**ASSIGNMENT:** When you copy from the entries that follow, take only the lines from the one with "(350, 241) = (318, 396): pink" down to the one with "camera: 15 degrees right, 20 degrees up", keeping both ends and dropping every picture.

[Coordinate-based object records]
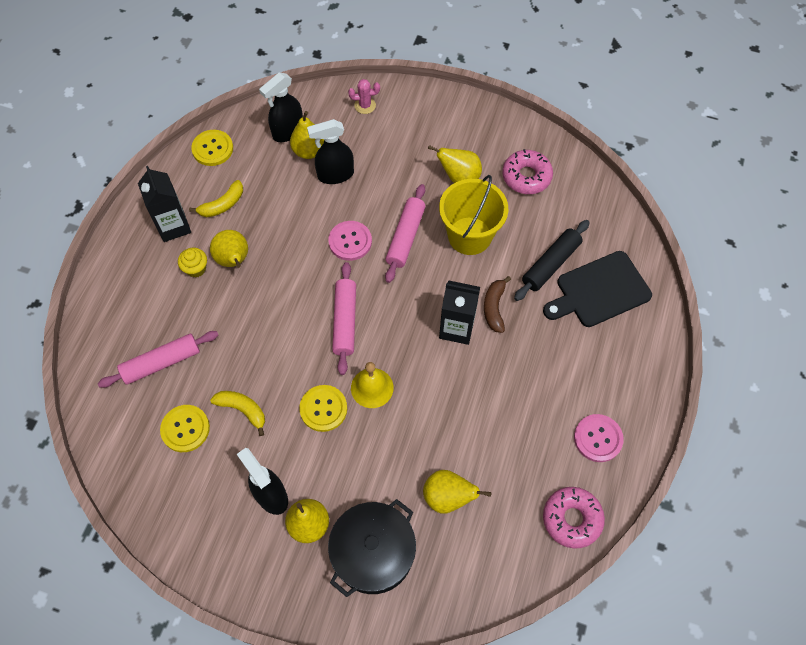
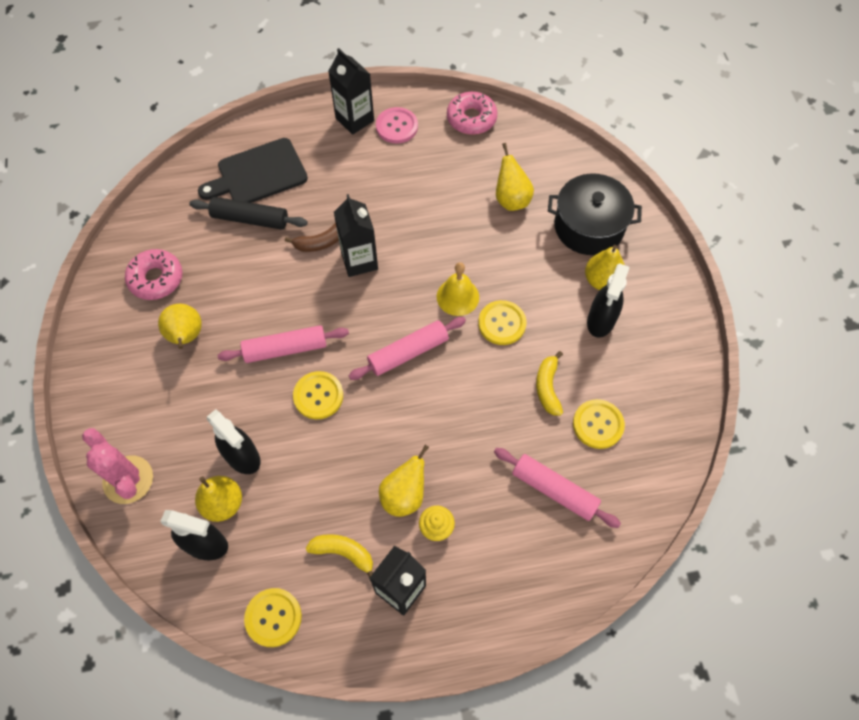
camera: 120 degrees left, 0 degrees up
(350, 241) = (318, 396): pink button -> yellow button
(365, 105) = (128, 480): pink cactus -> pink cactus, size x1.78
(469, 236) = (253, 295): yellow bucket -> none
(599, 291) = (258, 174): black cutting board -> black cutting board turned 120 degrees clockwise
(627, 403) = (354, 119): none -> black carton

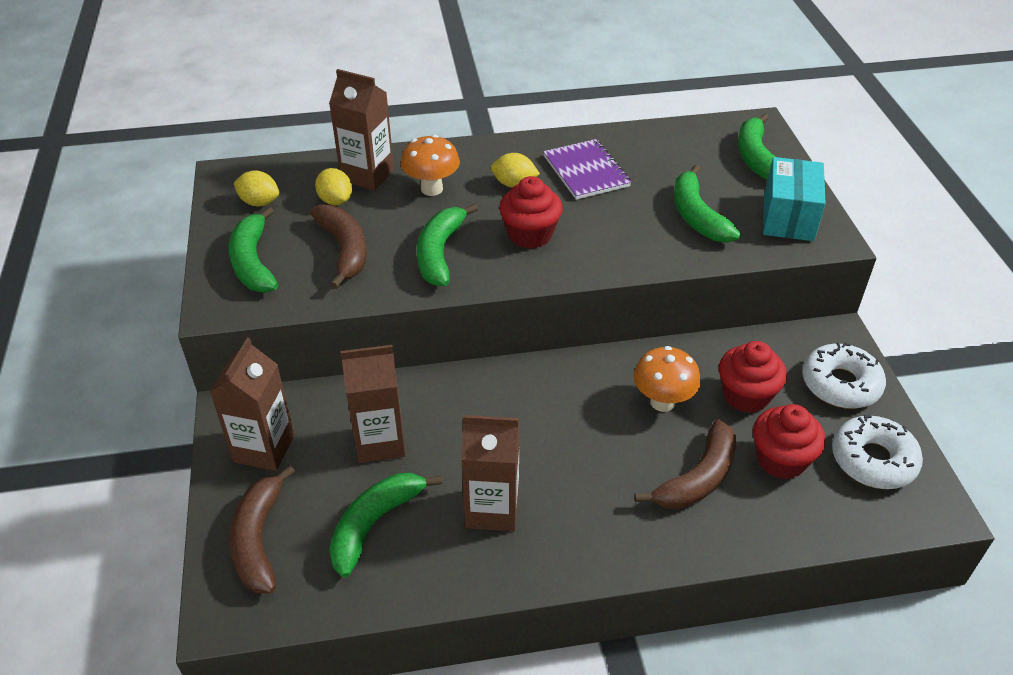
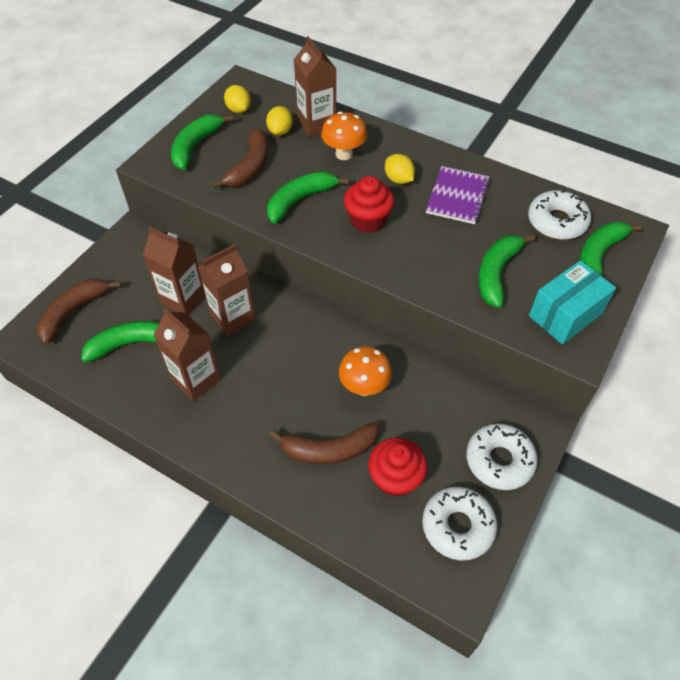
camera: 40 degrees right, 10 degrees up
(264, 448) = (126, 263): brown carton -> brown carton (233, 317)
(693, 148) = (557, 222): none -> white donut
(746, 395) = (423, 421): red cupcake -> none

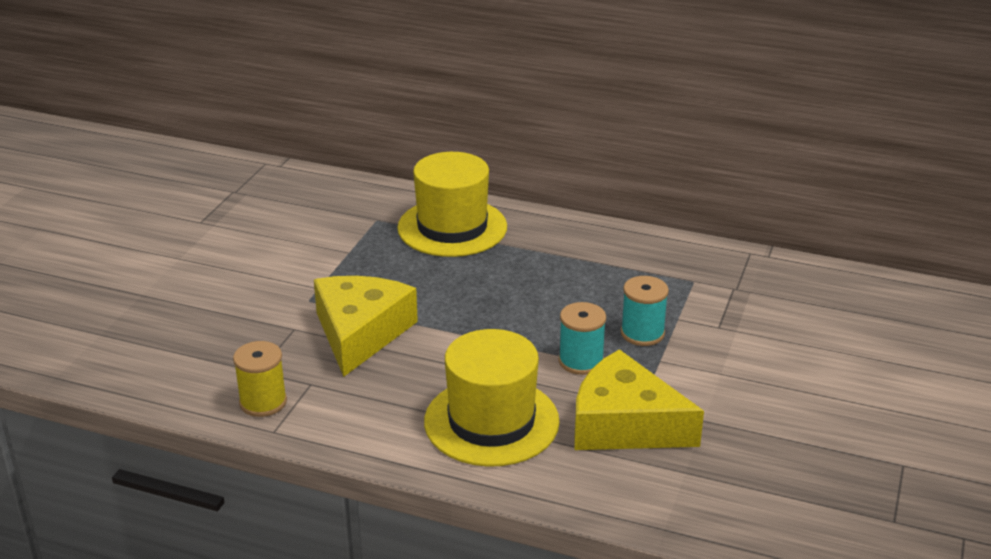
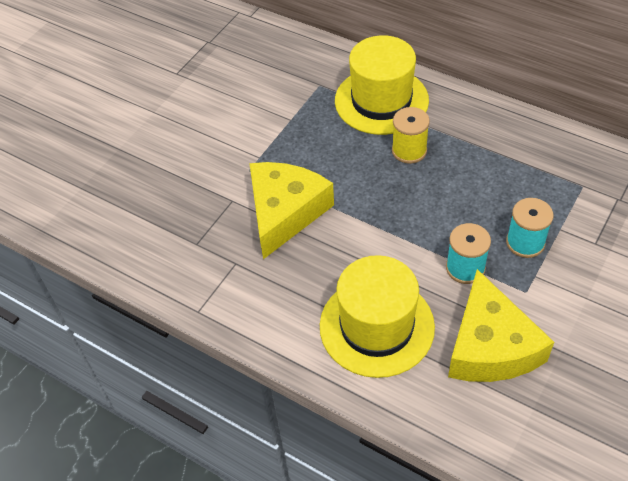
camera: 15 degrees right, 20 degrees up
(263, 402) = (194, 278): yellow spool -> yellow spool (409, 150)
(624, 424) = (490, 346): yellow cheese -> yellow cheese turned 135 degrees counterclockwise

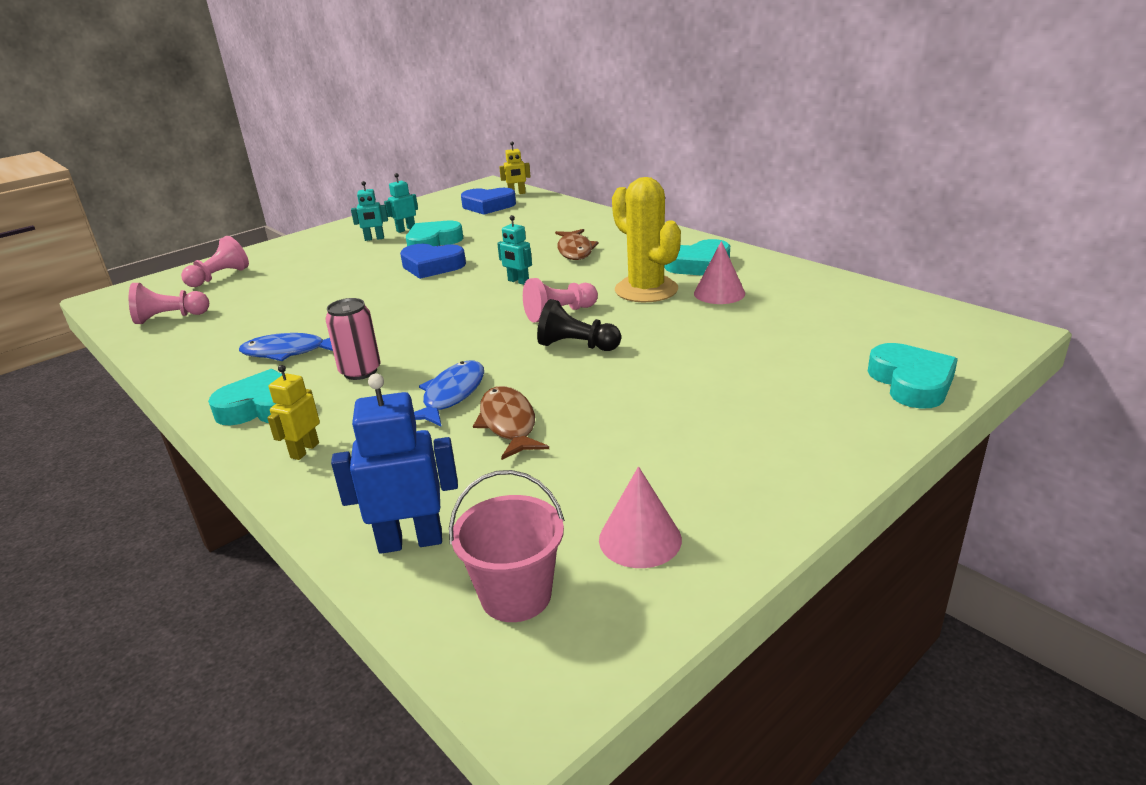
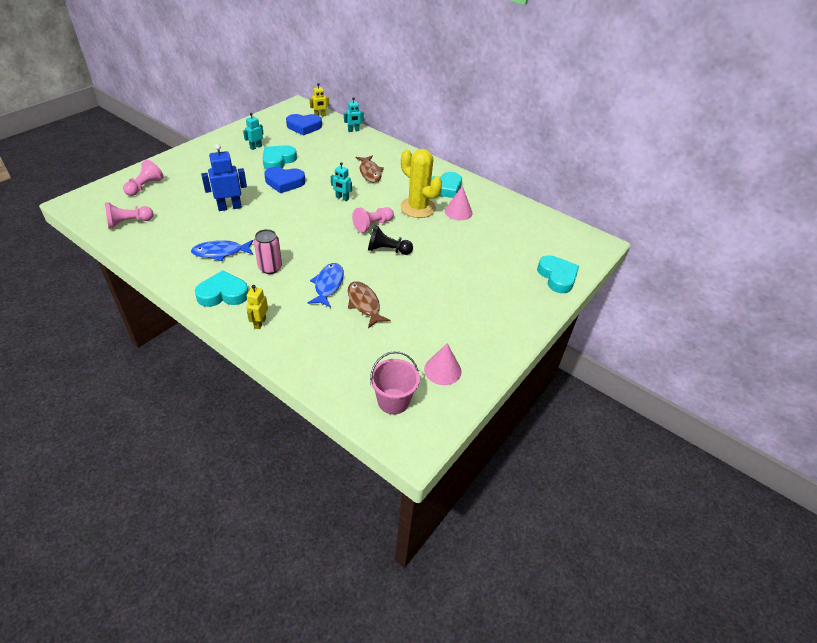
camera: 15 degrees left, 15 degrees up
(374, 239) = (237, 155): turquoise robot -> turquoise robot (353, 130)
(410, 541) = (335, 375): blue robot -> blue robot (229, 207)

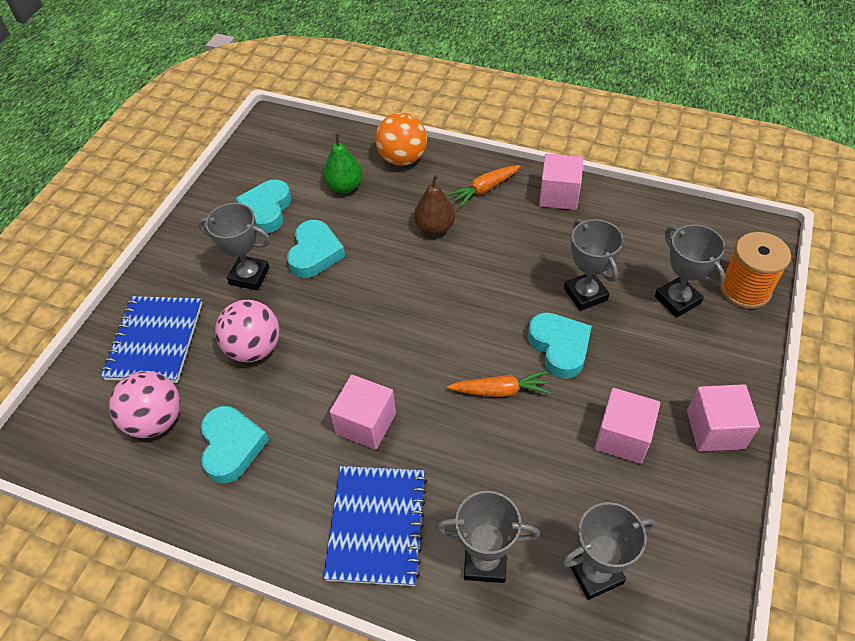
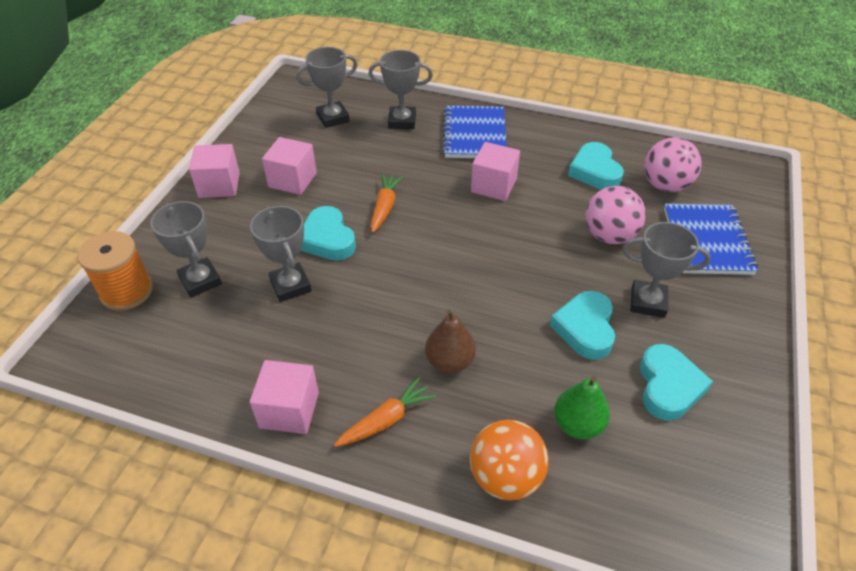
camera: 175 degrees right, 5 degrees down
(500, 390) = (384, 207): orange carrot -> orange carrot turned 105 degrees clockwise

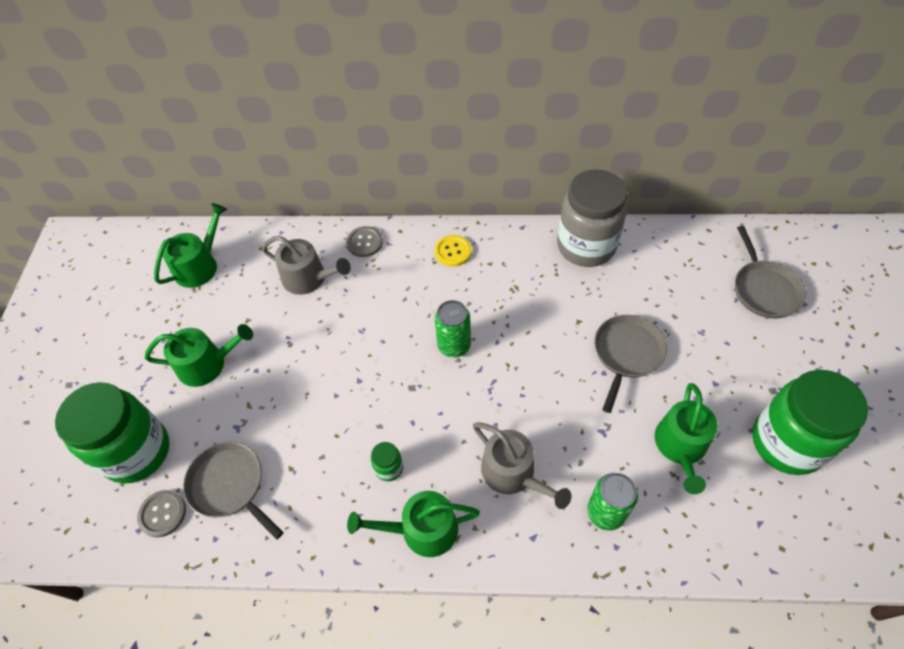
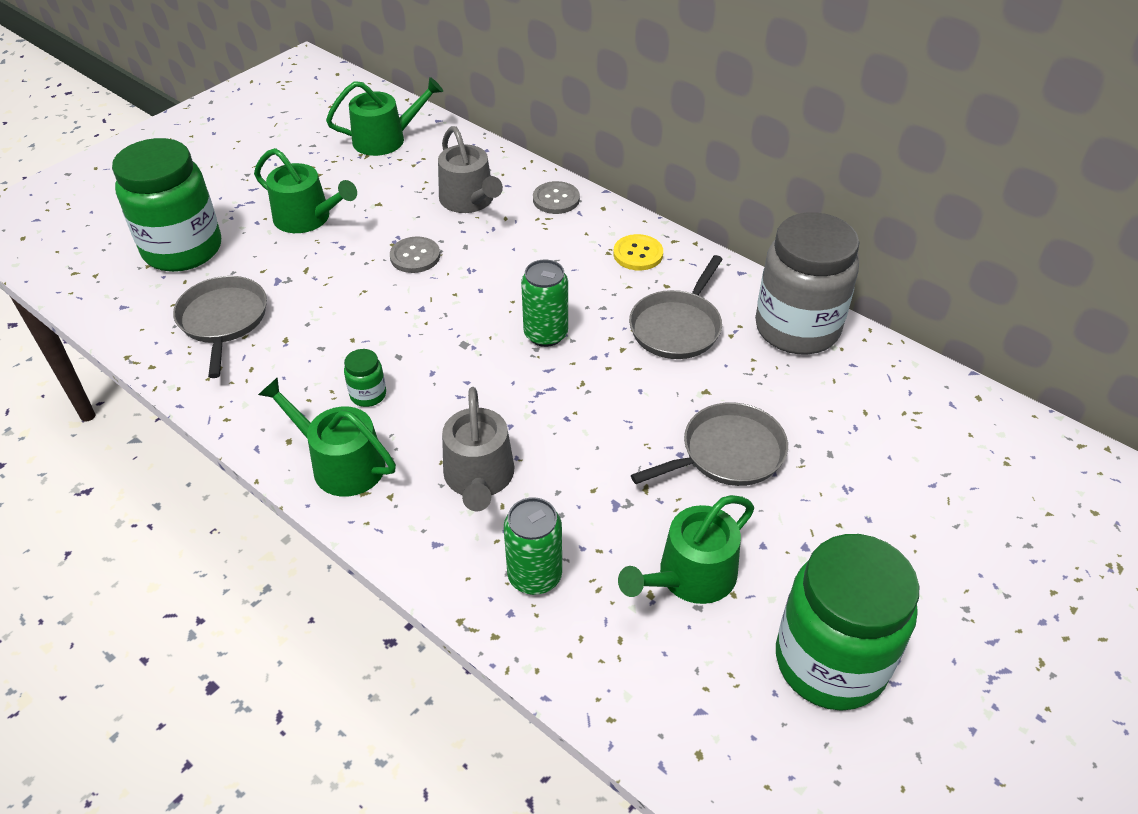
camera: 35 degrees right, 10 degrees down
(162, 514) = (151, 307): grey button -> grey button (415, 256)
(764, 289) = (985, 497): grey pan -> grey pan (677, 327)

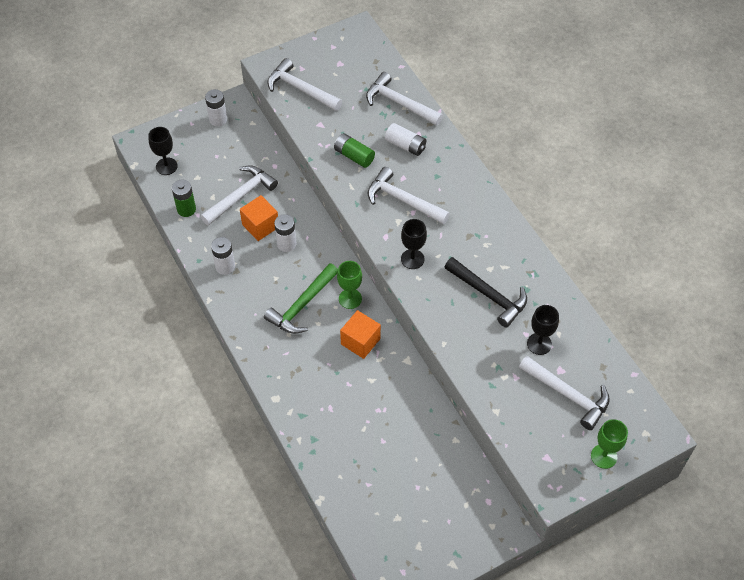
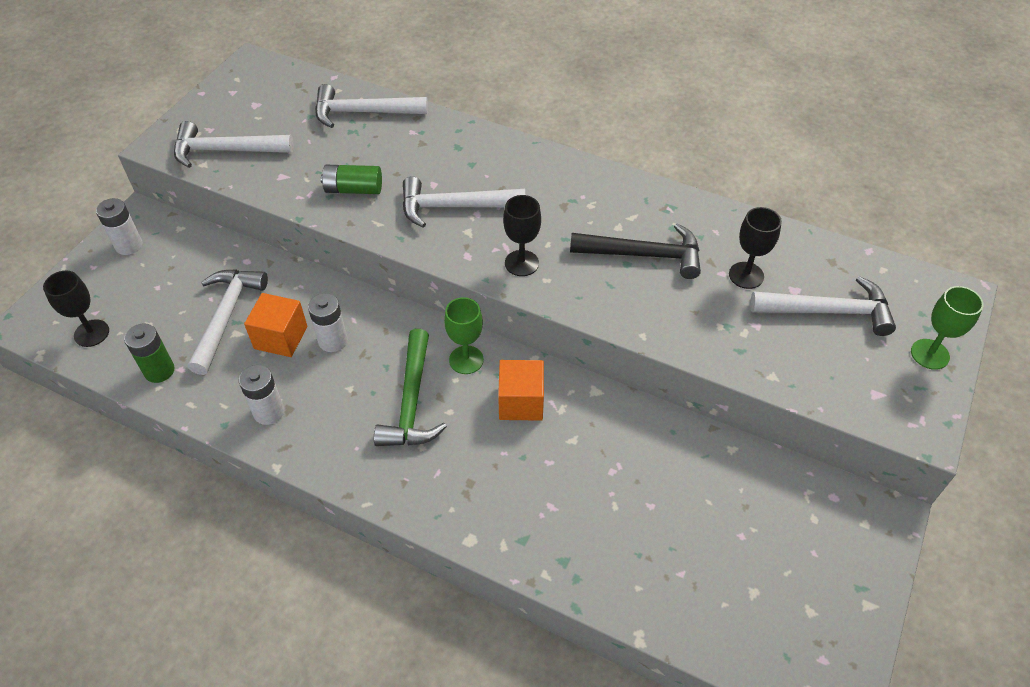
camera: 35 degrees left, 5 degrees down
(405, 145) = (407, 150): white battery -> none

**ANSWER BELOW:**
(350, 241) = (318, 396): pink button -> yellow button
(365, 105) = (128, 480): pink cactus -> pink cactus, size x1.78
(469, 236) = (253, 295): yellow bucket -> none
(599, 291) = (258, 174): black cutting board -> black cutting board turned 120 degrees clockwise
(627, 403) = (354, 119): none -> black carton

camera: 40 degrees right, 10 degrees up
(264, 448) = (126, 263): brown carton -> brown carton (233, 317)
(693, 148) = (557, 222): none -> white donut
(746, 395) = (423, 421): red cupcake -> none

camera: 15 degrees right, 20 degrees up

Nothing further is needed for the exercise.